* [Task goal]:
Set down the complete data exactly as it appears below.

* [Exercise material]:
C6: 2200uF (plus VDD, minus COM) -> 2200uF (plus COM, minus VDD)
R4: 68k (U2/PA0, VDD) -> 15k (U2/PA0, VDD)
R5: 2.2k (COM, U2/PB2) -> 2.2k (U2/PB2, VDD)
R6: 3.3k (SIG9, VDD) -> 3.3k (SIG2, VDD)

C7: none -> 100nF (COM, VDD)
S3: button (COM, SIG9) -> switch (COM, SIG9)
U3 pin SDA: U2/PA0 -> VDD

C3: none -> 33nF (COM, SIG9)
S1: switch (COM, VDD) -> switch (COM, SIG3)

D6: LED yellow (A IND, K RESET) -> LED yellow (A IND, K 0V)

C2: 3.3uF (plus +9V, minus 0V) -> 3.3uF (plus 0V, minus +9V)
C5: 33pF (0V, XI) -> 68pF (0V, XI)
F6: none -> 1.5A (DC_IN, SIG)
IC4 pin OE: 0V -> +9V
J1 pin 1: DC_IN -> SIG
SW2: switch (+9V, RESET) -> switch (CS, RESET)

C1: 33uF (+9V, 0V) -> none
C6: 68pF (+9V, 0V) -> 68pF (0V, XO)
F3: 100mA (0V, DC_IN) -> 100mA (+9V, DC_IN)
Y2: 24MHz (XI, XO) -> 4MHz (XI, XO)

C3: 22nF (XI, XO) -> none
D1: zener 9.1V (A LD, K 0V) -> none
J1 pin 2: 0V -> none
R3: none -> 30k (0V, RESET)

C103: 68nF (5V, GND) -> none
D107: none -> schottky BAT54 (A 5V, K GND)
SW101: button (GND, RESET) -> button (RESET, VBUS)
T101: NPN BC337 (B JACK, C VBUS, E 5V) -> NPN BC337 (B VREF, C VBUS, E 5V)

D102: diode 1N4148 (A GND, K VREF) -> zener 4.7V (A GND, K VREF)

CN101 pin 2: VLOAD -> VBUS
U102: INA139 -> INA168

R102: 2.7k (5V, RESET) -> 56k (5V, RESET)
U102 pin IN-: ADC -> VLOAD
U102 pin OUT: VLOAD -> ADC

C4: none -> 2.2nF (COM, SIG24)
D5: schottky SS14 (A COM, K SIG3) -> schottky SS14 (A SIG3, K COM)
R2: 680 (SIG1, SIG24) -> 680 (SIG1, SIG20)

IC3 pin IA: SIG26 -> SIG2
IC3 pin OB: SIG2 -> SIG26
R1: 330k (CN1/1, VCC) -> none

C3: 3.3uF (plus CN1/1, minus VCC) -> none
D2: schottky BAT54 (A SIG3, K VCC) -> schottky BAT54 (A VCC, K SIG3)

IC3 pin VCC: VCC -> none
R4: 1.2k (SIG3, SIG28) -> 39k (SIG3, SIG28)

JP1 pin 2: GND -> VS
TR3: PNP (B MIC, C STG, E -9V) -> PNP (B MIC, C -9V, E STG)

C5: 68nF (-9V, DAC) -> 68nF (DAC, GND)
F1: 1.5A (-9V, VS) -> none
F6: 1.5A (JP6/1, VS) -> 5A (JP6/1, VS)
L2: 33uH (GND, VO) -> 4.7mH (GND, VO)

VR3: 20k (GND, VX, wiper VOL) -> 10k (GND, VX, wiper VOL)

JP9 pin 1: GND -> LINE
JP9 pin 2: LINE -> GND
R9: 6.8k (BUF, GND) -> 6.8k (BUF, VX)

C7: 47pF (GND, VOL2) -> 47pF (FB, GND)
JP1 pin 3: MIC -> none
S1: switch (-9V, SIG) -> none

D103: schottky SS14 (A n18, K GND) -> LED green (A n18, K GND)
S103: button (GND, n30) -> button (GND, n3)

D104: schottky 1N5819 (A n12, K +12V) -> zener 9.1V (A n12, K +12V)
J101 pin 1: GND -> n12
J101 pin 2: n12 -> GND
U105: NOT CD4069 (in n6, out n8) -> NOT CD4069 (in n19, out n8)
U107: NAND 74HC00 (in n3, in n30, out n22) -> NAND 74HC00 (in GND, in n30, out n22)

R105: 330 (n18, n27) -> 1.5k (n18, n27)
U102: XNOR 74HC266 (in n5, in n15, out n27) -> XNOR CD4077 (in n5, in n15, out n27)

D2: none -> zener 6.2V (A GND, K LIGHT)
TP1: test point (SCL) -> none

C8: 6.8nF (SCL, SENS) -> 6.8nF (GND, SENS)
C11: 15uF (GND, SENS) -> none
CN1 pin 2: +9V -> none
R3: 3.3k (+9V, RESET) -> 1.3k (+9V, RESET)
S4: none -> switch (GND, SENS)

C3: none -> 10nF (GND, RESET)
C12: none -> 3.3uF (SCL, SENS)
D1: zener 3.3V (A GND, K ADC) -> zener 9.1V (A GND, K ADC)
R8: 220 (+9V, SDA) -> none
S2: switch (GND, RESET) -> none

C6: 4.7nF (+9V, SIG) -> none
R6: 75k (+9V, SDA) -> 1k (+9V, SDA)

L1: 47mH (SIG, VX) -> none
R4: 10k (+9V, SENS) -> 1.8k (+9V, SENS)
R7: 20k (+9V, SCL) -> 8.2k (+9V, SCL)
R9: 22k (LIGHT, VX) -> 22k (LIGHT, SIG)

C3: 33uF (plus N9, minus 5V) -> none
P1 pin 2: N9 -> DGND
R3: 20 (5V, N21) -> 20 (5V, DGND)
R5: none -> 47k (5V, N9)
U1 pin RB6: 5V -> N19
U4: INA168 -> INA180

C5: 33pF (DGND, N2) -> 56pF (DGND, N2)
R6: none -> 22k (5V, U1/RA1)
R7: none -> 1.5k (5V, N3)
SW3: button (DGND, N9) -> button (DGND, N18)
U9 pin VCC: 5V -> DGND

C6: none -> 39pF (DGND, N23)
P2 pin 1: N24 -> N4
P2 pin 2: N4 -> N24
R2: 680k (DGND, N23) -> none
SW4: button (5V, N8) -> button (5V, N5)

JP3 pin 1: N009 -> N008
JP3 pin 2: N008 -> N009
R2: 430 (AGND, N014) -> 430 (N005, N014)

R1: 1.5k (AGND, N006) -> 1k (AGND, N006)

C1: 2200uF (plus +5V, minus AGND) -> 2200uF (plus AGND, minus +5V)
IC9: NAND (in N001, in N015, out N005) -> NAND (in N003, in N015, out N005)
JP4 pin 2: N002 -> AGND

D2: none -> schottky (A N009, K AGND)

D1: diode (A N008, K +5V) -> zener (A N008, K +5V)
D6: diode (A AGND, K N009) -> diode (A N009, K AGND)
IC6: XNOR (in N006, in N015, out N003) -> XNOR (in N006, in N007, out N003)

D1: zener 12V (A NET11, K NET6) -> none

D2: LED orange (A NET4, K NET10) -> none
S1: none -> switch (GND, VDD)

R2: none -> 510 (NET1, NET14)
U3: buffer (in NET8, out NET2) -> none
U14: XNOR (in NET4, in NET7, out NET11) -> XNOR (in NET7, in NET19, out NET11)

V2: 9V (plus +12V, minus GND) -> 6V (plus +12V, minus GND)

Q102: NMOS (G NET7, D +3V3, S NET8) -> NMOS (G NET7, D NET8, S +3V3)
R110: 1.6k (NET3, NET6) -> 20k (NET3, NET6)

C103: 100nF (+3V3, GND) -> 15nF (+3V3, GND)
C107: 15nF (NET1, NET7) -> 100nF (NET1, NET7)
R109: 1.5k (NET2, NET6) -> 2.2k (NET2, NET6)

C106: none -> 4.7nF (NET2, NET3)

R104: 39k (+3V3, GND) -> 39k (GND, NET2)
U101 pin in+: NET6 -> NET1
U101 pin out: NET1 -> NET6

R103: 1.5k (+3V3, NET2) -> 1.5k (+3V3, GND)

* [Finished exercise]:
C6: 2200uF (plus VDD, minus COM) -> 2200uF (plus COM, minus VDD)
R4: 68k (U2/PA0, VDD) -> 15k (U2/PA0, VDD)
R5: 2.2k (COM, U2/PB2) -> 2.2k (U2/PB2, VDD)
R6: 3.3k (SIG9, VDD) -> 3.3k (SIG2, VDD)

C7: none -> 100nF (COM, VDD)
S3: button (COM, SIG9) -> switch (COM, SIG9)
U3 pin SDA: U2/PA0 -> VDD

C3: none -> 33nF (COM, SIG9)
S1: switch (COM, VDD) -> switch (COM, SIG3)

D6: LED yellow (A IND, K RESET) -> LED yellow (A IND, K 0V)

C2: 3.3uF (plus +9V, minus 0V) -> 3.3uF (plus 0V, minus +9V)
C5: 33pF (0V, XI) -> 68pF (0V, XI)
F6: none -> 1.5A (DC_IN, SIG)
IC4 pin OE: 0V -> +9V
J1 pin 1: DC_IN -> SIG
SW2: switch (+9V, RESET) -> switch (CS, RESET)

C1: 33uF (+9V, 0V) -> none
C6: 68pF (+9V, 0V) -> 68pF (0V, XO)
F3: 100mA (0V, DC_IN) -> 100mA (+9V, DC_IN)
Y2: 24MHz (XI, XO) -> 4MHz (XI, XO)

C3: 22nF (XI, XO) -> none
D1: zener 9.1V (A LD, K 0V) -> none
J1 pin 2: 0V -> none
R3: none -> 30k (0V, RESET)

C103: 68nF (5V, GND) -> none
D107: none -> schottky BAT54 (A 5V, K GND)
SW101: button (GND, RESET) -> button (RESET, VBUS)
T101: NPN BC337 (B JACK, C VBUS, E 5V) -> NPN BC337 (B VREF, C VBUS, E 5V)

D102: diode 1N4148 (A GND, K VREF) -> zener 4.7V (A GND, K VREF)

CN101 pin 2: VLOAD -> VBUS
U102: INA139 -> INA168

R102: 2.7k (5V, RESET) -> 56k (5V, RESET)
U102 pin IN-: ADC -> VLOAD
U102 pin OUT: VLOAD -> ADC

C4: none -> 2.2nF (COM, SIG24)
D5: schottky SS14 (A COM, K SIG3) -> schottky SS14 (A SIG3, K COM)
R2: 680 (SIG1, SIG24) -> 680 (SIG1, SIG20)

IC3 pin IA: SIG26 -> SIG2
IC3 pin OB: SIG2 -> SIG26
R1: 330k (CN1/1, VCC) -> none

C3: 3.3uF (plus CN1/1, minus VCC) -> none
D2: schottky BAT54 (A SIG3, K VCC) -> schottky BAT54 (A VCC, K SIG3)

IC3 pin VCC: VCC -> none
R4: 1.2k (SIG3, SIG28) -> 39k (SIG3, SIG28)

JP1 pin 2: GND -> VS
TR3: PNP (B MIC, C STG, E -9V) -> PNP (B MIC, C -9V, E STG)

C5: 68nF (-9V, DAC) -> 68nF (DAC, GND)
F1: 1.5A (-9V, VS) -> none
F6: 1.5A (JP6/1, VS) -> 5A (JP6/1, VS)
L2: 33uH (GND, VO) -> 4.7mH (GND, VO)

VR3: 20k (GND, VX, wiper VOL) -> 10k (GND, VX, wiper VOL)

JP9 pin 1: GND -> LINE
JP9 pin 2: LINE -> GND
R9: 6.8k (BUF, GND) -> 6.8k (BUF, VX)

C7: 47pF (GND, VOL2) -> 47pF (FB, GND)
JP1 pin 3: MIC -> none
S1: switch (-9V, SIG) -> none

D103: schottky SS14 (A n18, K GND) -> LED green (A n18, K GND)
S103: button (GND, n30) -> button (GND, n3)

D104: schottky 1N5819 (A n12, K +12V) -> zener 9.1V (A n12, K +12V)
J101 pin 1: GND -> n12
J101 pin 2: n12 -> GND
U105: NOT CD4069 (in n6, out n8) -> NOT CD4069 (in n19, out n8)
U107: NAND 74HC00 (in n3, in n30, out n22) -> NAND 74HC00 (in GND, in n30, out n22)

R105: 330 (n18, n27) -> 1.5k (n18, n27)
U102: XNOR 74HC266 (in n5, in n15, out n27) -> XNOR CD4077 (in n5, in n15, out n27)

D2: none -> zener 6.2V (A GND, K LIGHT)
TP1: test point (SCL) -> none

C8: 6.8nF (SCL, SENS) -> 6.8nF (GND, SENS)
C11: 15uF (GND, SENS) -> none
CN1 pin 2: +9V -> none
R3: 3.3k (+9V, RESET) -> 1.3k (+9V, RESET)
S4: none -> switch (GND, SENS)

C3: none -> 10nF (GND, RESET)
C12: none -> 3.3uF (SCL, SENS)
D1: zener 3.3V (A GND, K ADC) -> zener 9.1V (A GND, K ADC)
R8: 220 (+9V, SDA) -> none
S2: switch (GND, RESET) -> none

C6: 4.7nF (+9V, SIG) -> none
R6: 75k (+9V, SDA) -> 1k (+9V, SDA)

L1: 47mH (SIG, VX) -> none
R4: 10k (+9V, SENS) -> 1.8k (+9V, SENS)
R7: 20k (+9V, SCL) -> 8.2k (+9V, SCL)
R9: 22k (LIGHT, VX) -> 22k (LIGHT, SIG)

C3: 33uF (plus N9, minus 5V) -> none
P1 pin 2: N9 -> DGND
R3: 20 (5V, N21) -> 20 (5V, DGND)
R5: none -> 47k (5V, N9)
U1 pin RB6: 5V -> N19
U4: INA168 -> INA180

C5: 33pF (DGND, N2) -> 56pF (DGND, N2)
R6: none -> 22k (5V, U1/RA1)
R7: none -> 1.5k (5V, N3)
SW3: button (DGND, N9) -> button (DGND, N18)
U9 pin VCC: 5V -> DGND

C6: none -> 39pF (DGND, N23)
P2 pin 1: N24 -> N4
P2 pin 2: N4 -> N24
R2: 680k (DGND, N23) -> none
SW4: button (5V, N8) -> button (5V, N5)

JP3 pin 1: N009 -> N008
JP3 pin 2: N008 -> N009
R2: 430 (AGND, N014) -> 430 (N005, N014)

R1: 1.5k (AGND, N006) -> 1k (AGND, N006)

C1: 2200uF (plus +5V, minus AGND) -> 2200uF (plus AGND, minus +5V)
IC9: NAND (in N001, in N015, out N005) -> NAND (in N003, in N015, out N005)
JP4 pin 2: N002 -> AGND

D2: none -> schottky (A N009, K AGND)

D1: diode (A N008, K +5V) -> zener (A N008, K +5V)
D6: diode (A AGND, K N009) -> diode (A N009, K AGND)
IC6: XNOR (in N006, in N015, out N003) -> XNOR (in N006, in N007, out N003)

D1: zener 12V (A NET11, K NET6) -> none

D2: LED orange (A NET4, K NET10) -> none
S1: none -> switch (GND, VDD)

R2: none -> 510 (NET1, NET14)
U3: buffer (in NET8, out NET2) -> none
U14: XNOR (in NET4, in NET7, out NET11) -> XNOR (in NET7, in NET19, out NET11)

V2: 9V (plus +12V, minus GND) -> 6V (plus +12V, minus GND)

Q102: NMOS (G NET7, D +3V3, S NET8) -> NMOS (G NET7, D NET8, S +3V3)
R110: 1.6k (NET3, NET6) -> 20k (NET3, NET6)

C103: 100nF (+3V3, GND) -> 15nF (+3V3, GND)
C107: 15nF (NET1, NET7) -> 100nF (NET1, NET7)
R109: 1.5k (NET2, NET6) -> 2.2k (NET2, NET6)

C106: none -> 4.7nF (NET2, NET3)

R104: 39k (+3V3, GND) -> 39k (GND, NET2)
U101 pin in+: NET6 -> NET1
U101 pin out: NET1 -> NET6

R103: 1.5k (+3V3, NET2) -> 1.5k (+3V3, GND)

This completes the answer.